▸ **ABOUT THIS TASK**
Repeat word for word the lines from the top of the records through the line containing "camera: 35 degrees right, 10 degrees down", and skip the pictures.

[Object matching data]
++++++++++++++++++++

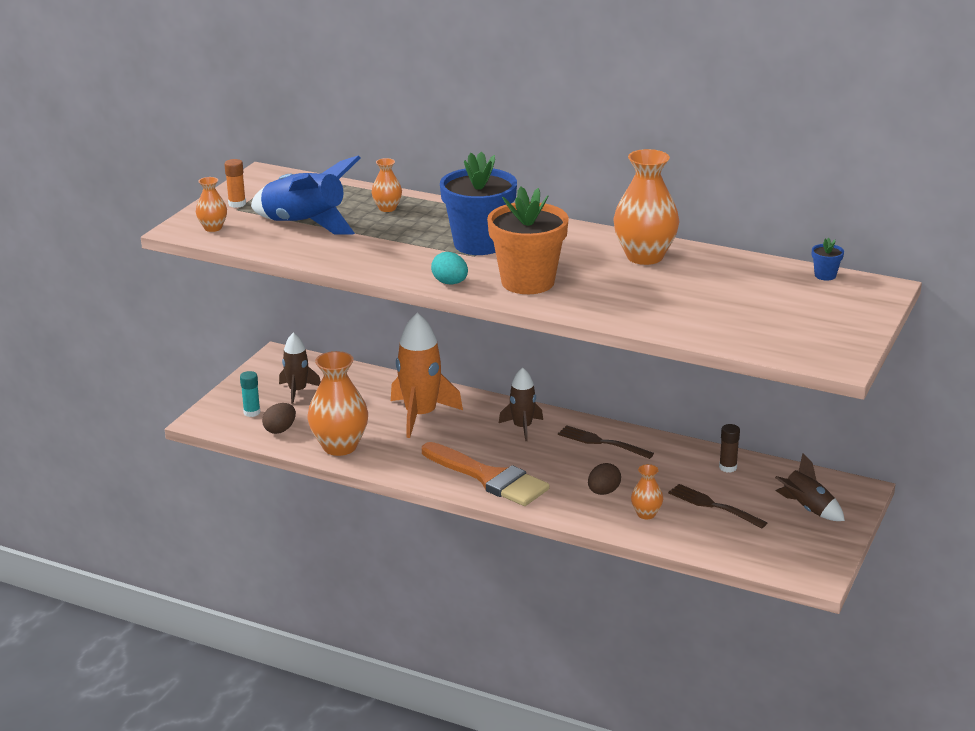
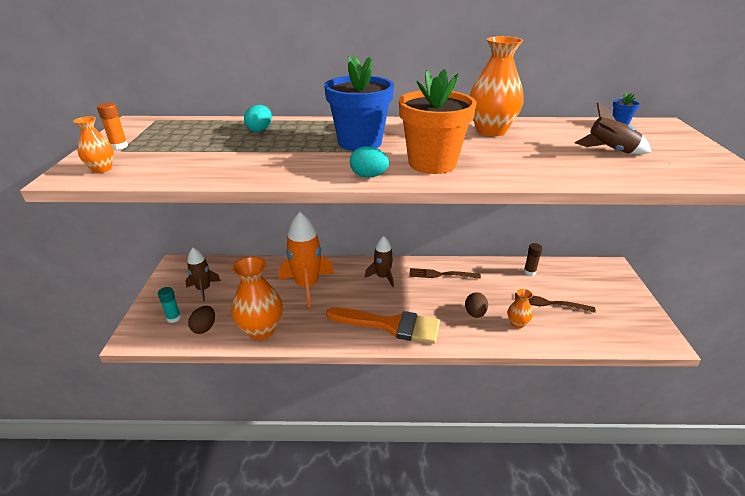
camera: 25 degrees left, 5 degrees up
(305, 225) = (195, 152): blue rocket -> none
(387, 208) = (260, 130): orange vase -> turquoise egg
(807, 509) = (602, 289): brown rocket -> brown rocket (610, 151)

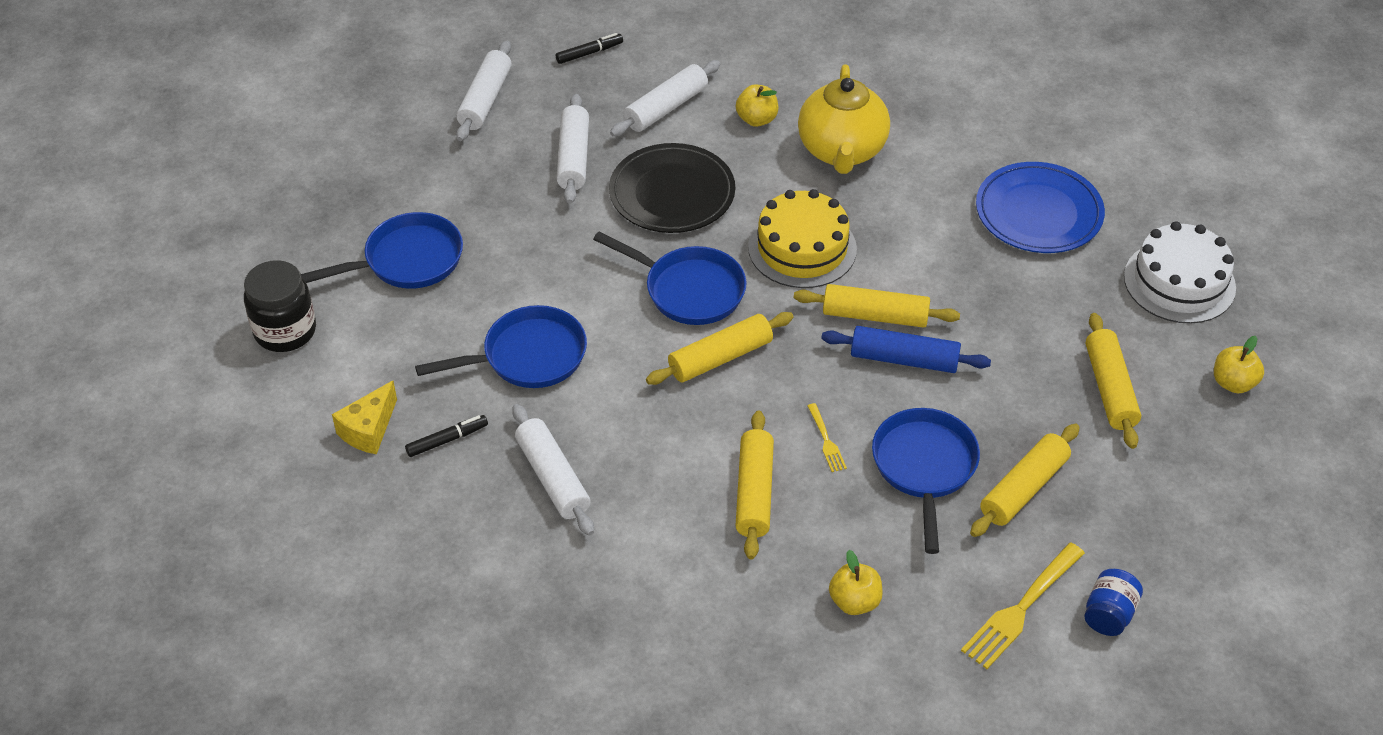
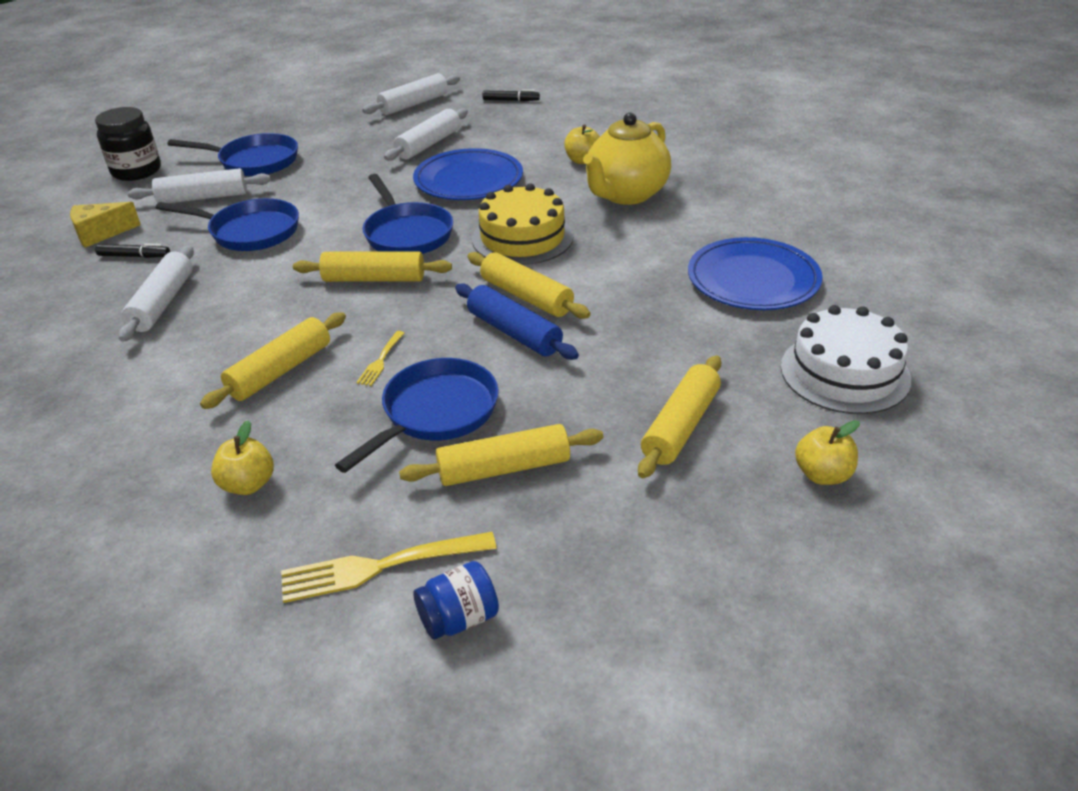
camera: 35 degrees right, 10 degrees down
(666, 108) = (525, 138): white rolling pin -> white rolling pin (203, 198)
(672, 193) = (468, 180): black plate -> blue plate

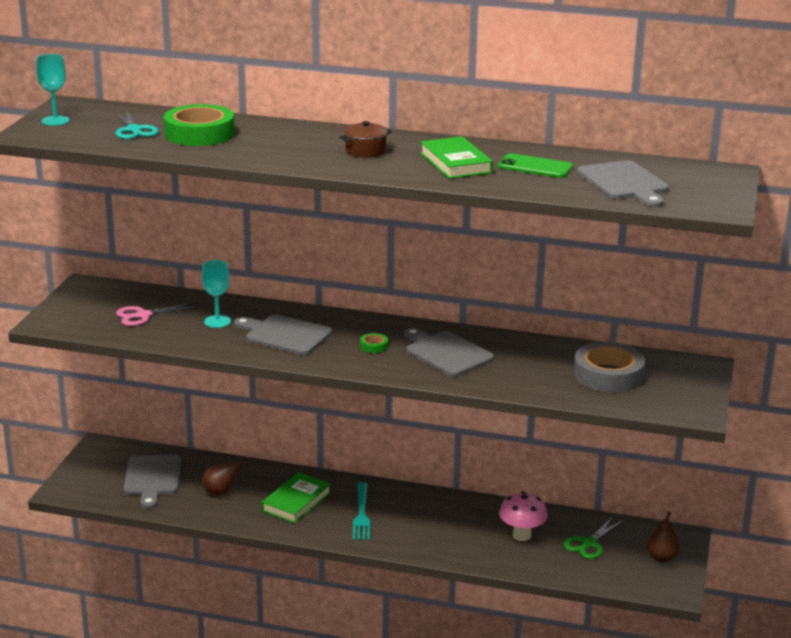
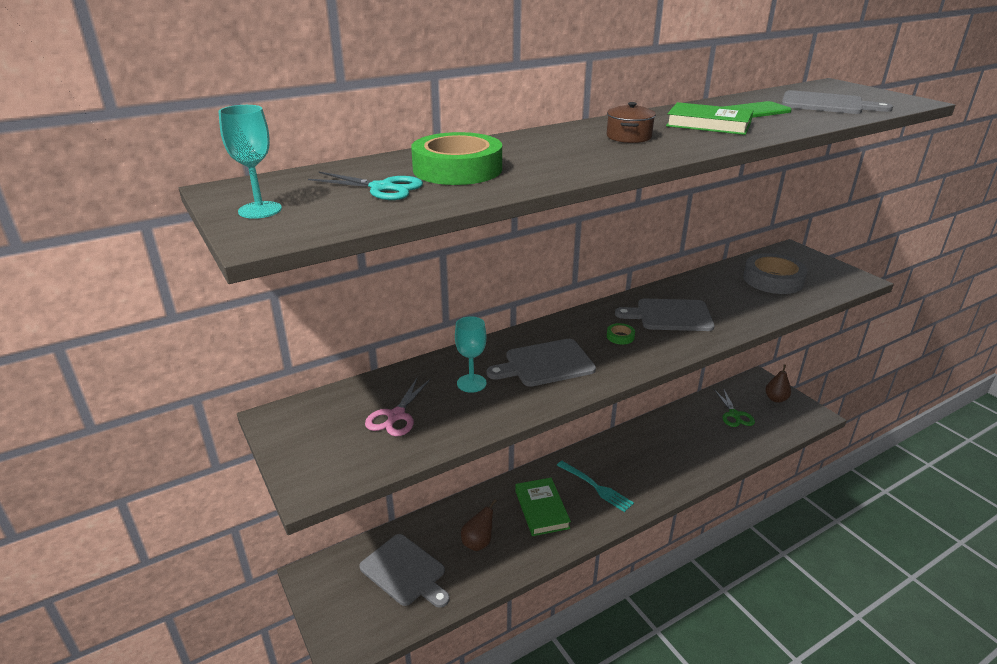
camera: 45 degrees left, 5 degrees up
(521, 535) = (698, 434): pink mushroom -> none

++++++++++++++++++++

▸ **RESPONSE**
camera: 25 degrees left, 5 degrees up
(305, 225) = (195, 152): blue rocket -> none
(387, 208) = (260, 130): orange vase -> turquoise egg
(807, 509) = (602, 289): brown rocket -> brown rocket (610, 151)

camera: 35 degrees right, 10 degrees down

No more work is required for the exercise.